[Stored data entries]
=== Section Start ===

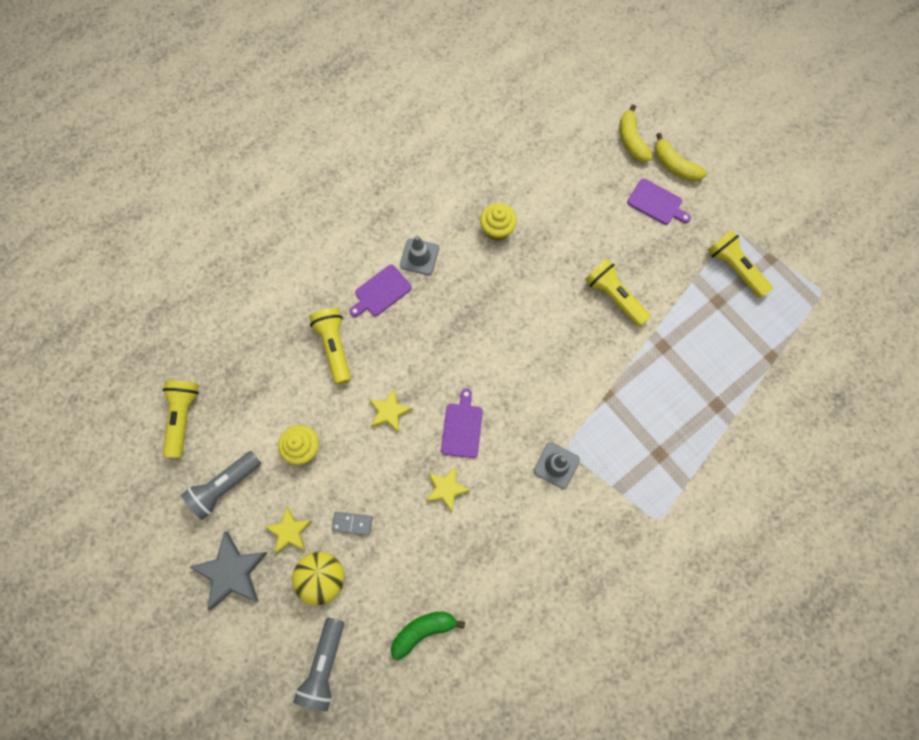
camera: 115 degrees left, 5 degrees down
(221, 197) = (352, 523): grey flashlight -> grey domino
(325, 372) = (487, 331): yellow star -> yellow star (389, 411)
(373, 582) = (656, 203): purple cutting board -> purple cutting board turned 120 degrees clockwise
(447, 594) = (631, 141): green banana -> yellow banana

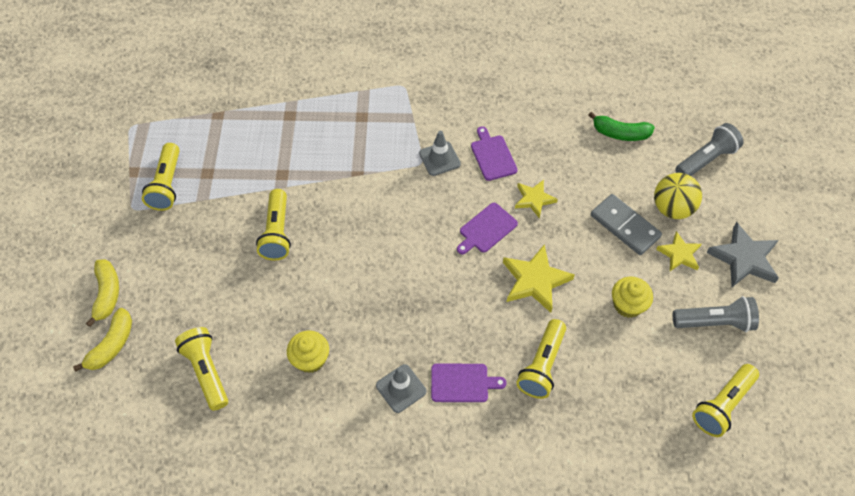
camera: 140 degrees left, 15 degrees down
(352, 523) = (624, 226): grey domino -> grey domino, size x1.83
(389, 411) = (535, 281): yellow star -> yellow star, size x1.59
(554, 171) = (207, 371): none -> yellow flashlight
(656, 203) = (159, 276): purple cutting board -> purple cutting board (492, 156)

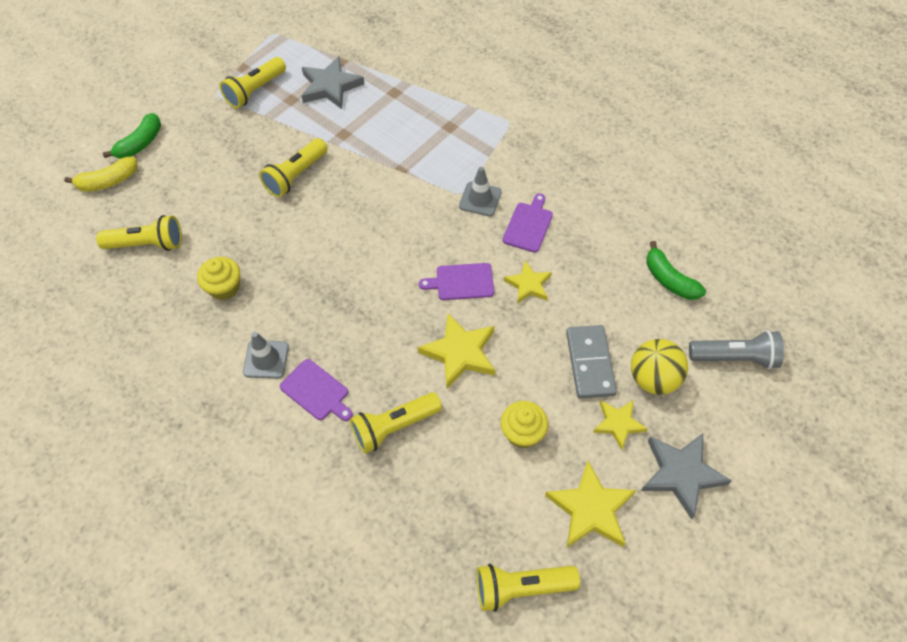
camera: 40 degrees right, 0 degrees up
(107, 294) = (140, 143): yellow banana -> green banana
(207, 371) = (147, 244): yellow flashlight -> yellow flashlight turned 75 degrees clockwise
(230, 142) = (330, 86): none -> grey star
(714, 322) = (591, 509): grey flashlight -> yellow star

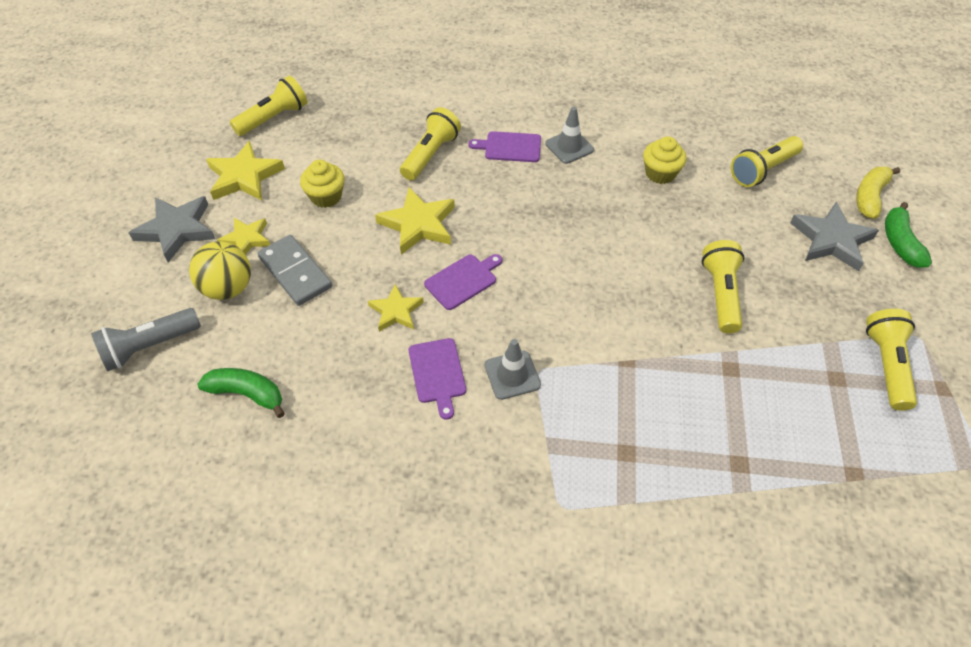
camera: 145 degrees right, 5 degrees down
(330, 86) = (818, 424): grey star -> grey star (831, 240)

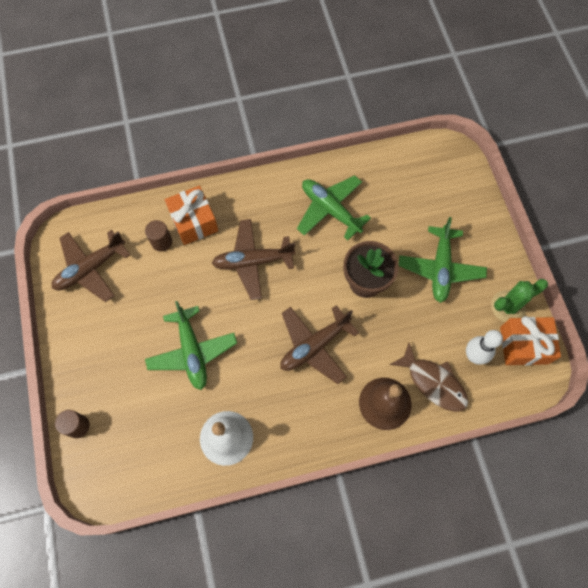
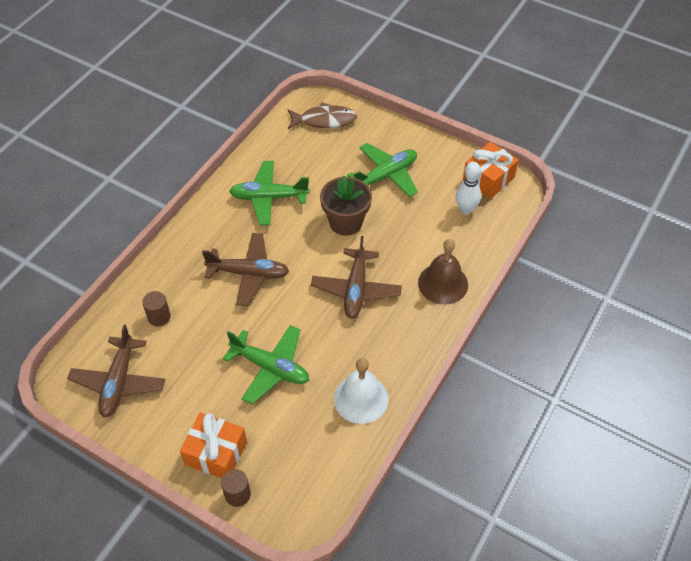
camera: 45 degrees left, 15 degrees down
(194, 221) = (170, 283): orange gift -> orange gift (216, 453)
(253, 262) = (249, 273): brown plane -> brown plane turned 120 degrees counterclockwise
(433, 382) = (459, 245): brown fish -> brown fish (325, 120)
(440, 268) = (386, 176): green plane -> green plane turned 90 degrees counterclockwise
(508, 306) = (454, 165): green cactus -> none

=== Section End ===

◆ **Exercise description**: Would you output all of the entries above exactly, keeping the pictures out?

◆ **Solution to this exercise**:
camera: 115 degrees left, 5 degrees down
(221, 197) = (352, 523): grey flashlight -> grey domino
(325, 372) = (487, 331): yellow star -> yellow star (389, 411)
(373, 582) = (656, 203): purple cutting board -> purple cutting board turned 120 degrees clockwise
(447, 594) = (631, 141): green banana -> yellow banana

camera: 140 degrees left, 15 degrees down
(352, 523) = (624, 226): grey domino -> grey domino, size x1.83
(389, 411) = (535, 281): yellow star -> yellow star, size x1.59
(554, 171) = (207, 371): none -> yellow flashlight
(656, 203) = (159, 276): purple cutting board -> purple cutting board (492, 156)

camera: 40 degrees right, 0 degrees up
(107, 294) = (140, 143): yellow banana -> green banana
(207, 371) = (147, 244): yellow flashlight -> yellow flashlight turned 75 degrees clockwise
(230, 142) = (330, 86): none -> grey star
(714, 322) = (591, 509): grey flashlight -> yellow star

camera: 145 degrees right, 5 degrees down
(330, 86) = (818, 424): grey star -> grey star (831, 240)

camera: 45 degrees left, 15 degrees down
(194, 221) = (170, 283): orange gift -> orange gift (216, 453)
(253, 262) = (249, 273): brown plane -> brown plane turned 120 degrees counterclockwise
(433, 382) = (459, 245): brown fish -> brown fish (325, 120)
(440, 268) = (386, 176): green plane -> green plane turned 90 degrees counterclockwise
(508, 306) = (454, 165): green cactus -> none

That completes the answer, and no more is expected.